__What needs to be done__
Write out the data again, substituting "survey pilot" for every occurrence of "drone operator" and leaving everything else unchanged. Leave the pictures out.

__Input data__
·····

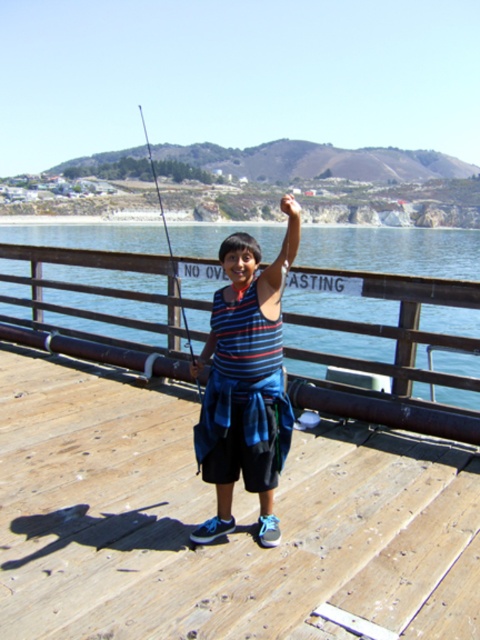
You are a drone operator trying to capture a photo of the wooden dock at center. The drone needs to hover exactly above the coordinates provided in the Objects Description. What coordinates should the drone hover at?

The drone should hover at coordinates point [211,513] to capture the wooden dock at center.

You are standing at the point marked as point (211, 513). Which object is exactly at your current location?

The wooden dock at center is exactly at your current location at point (211, 513).

You are a drone operator trying to capture a photo of the wooden dock at center. The drone is currently at point (211,513). Is the drone positioned directly above the wooden dock at center?

The wooden dock at center is located at point (211,513), so yes, the drone is positioned directly above the wooden dock at center.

·····

__Output of the task__
You are a survey pilot trying to capture a photo of the wooden dock at center. The drone needs to hover exactly above the coordinates provided in the Objects Description. What coordinates should the drone hover at?

The drone should hover at coordinates point [211,513] to capture the wooden dock at center.

You are standing at the point marked as point (211, 513). Which object is exactly at your current location?

The wooden dock at center is exactly at your current location at point (211, 513).

You are a survey pilot trying to capture a photo of the wooden dock at center. The drone is currently at point (211,513). Is the drone positioned directly above the wooden dock at center?

The wooden dock at center is located at point (211,513), so yes, the drone is positioned directly above the wooden dock at center.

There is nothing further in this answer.